◆ What you should do ◆
Nothing but the lines from the one with "(619, 281) = (345, 375): blue" through the last line of the data should be restated, each word for word.

Items from a data source:
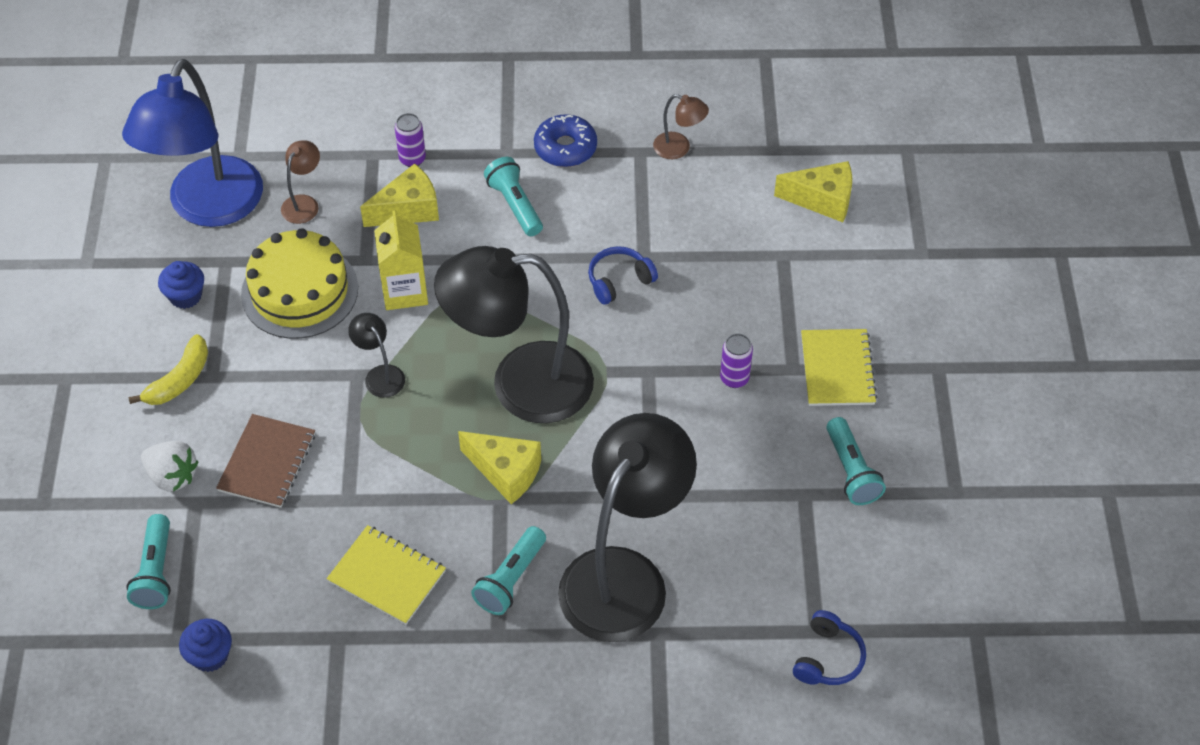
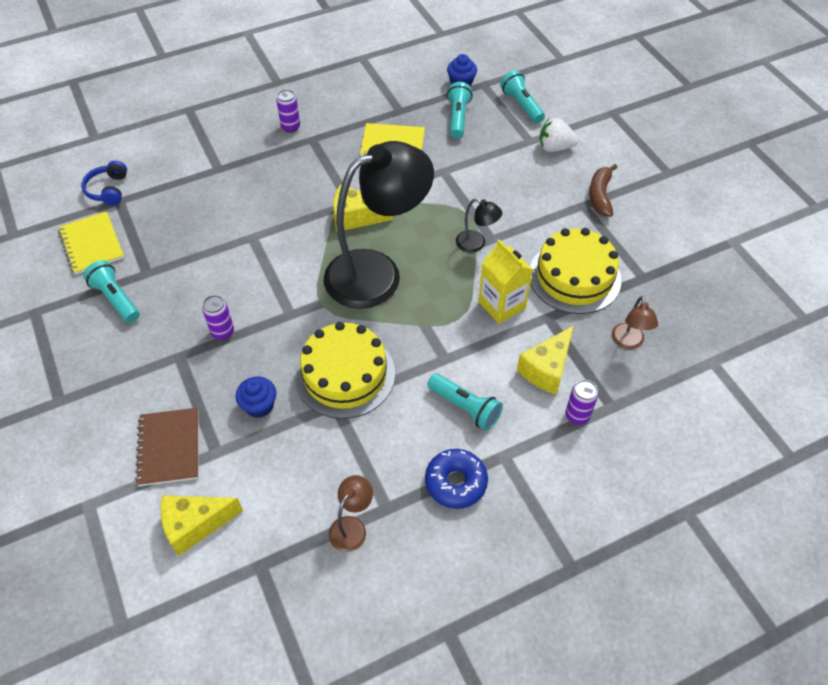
camera: 155 degrees right, 0 degrees up
(179, 380) = (600, 196): yellow banana -> brown banana
(185, 296) = (646, 245): blue cupcake -> blue cupcake (259, 406)
(208, 208) = (693, 311): blue lamp -> none
(267, 462) = (506, 172): brown notebook -> brown notebook (169, 447)
(511, 579) = (319, 165): turquoise flashlight -> turquoise flashlight (457, 118)
(518, 673) = (290, 127): none -> purple can
(619, 281) = (345, 375): blue headphones -> yellow cake
(624, 575) = (251, 189): black lamp -> none
(679, 148) = (352, 527): brown lamp -> brown lamp turned 120 degrees clockwise
(837, 369) = (143, 368): yellow notebook -> yellow notebook (92, 244)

◆ Response ◆
(619, 281) = (345, 375): blue headphones -> yellow cake
(624, 575) = (251, 189): black lamp -> none
(679, 148) = (352, 527): brown lamp -> brown lamp turned 120 degrees clockwise
(837, 369) = (143, 368): yellow notebook -> yellow notebook (92, 244)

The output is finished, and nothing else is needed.